Problem statement:
All of the data below should be repeated exactly. Pictures should not be included.

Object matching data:
•••••
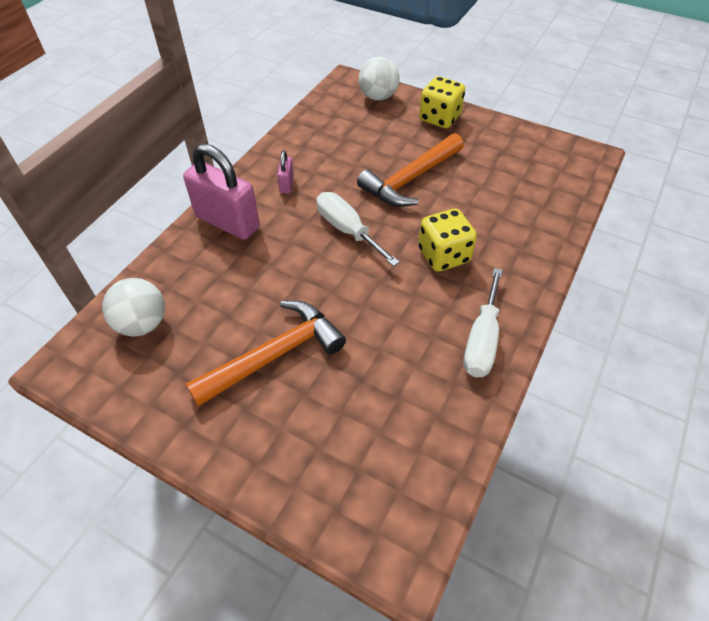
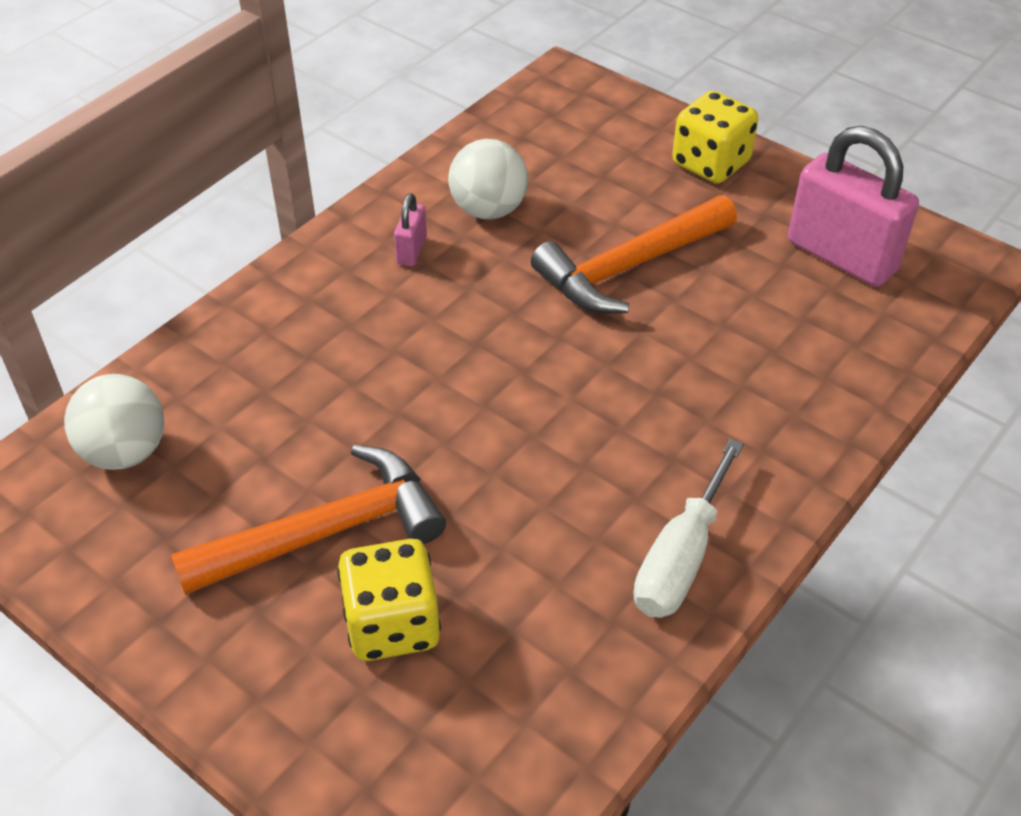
camera: 10 degrees right, 5 degrees down
(227, 222) = (298, 303): pink padlock -> pink padlock (841, 256)
(347, 230) = (497, 342): white screwdriver -> none
(378, 97) = (609, 113): white ball -> white ball (488, 210)
(443, 255) = (652, 407): yellow dice -> yellow dice (392, 624)

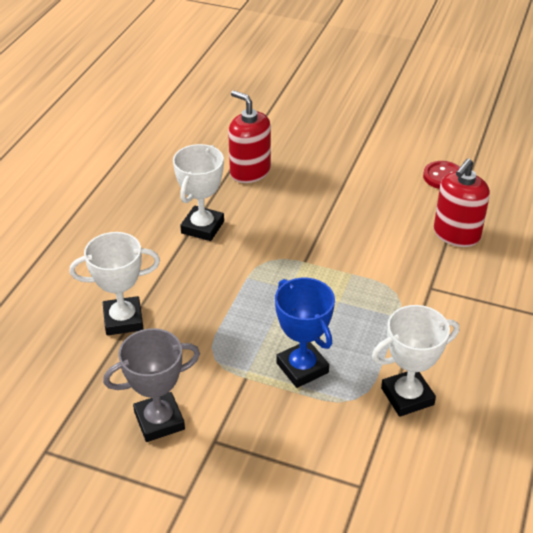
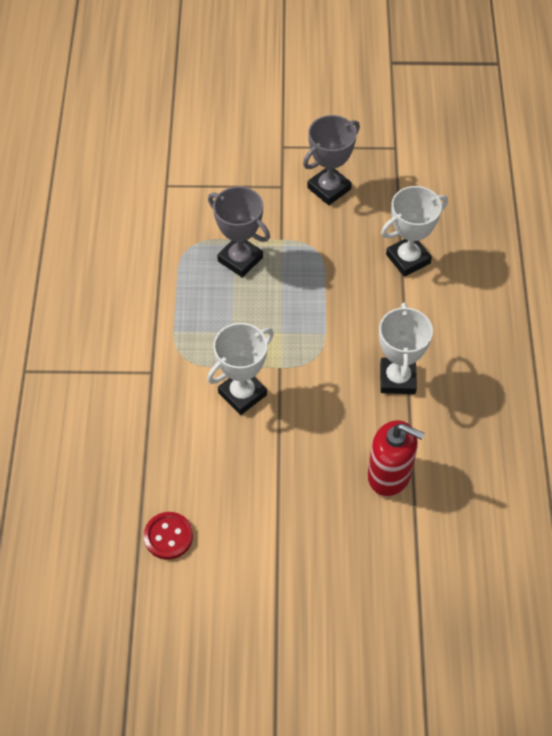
camera: 160 degrees right, 15 degrees up
(302, 368) = (240, 259): blue trophy -> grey trophy
(407, 396) = (149, 259): white trophy -> white trophy (242, 394)
(456, 234) = (138, 448): red soap dispenser -> none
•••••
Result below:
camera: 10 degrees right, 5 degrees down
(227, 222) = (298, 303): pink padlock -> pink padlock (841, 256)
(347, 230) = (497, 342): white screwdriver -> none
(378, 97) = (609, 113): white ball -> white ball (488, 210)
(443, 255) = (652, 407): yellow dice -> yellow dice (392, 624)

camera: 160 degrees right, 15 degrees up
(302, 368) = (240, 259): blue trophy -> grey trophy
(407, 396) = (149, 259): white trophy -> white trophy (242, 394)
(456, 234) = (138, 448): red soap dispenser -> none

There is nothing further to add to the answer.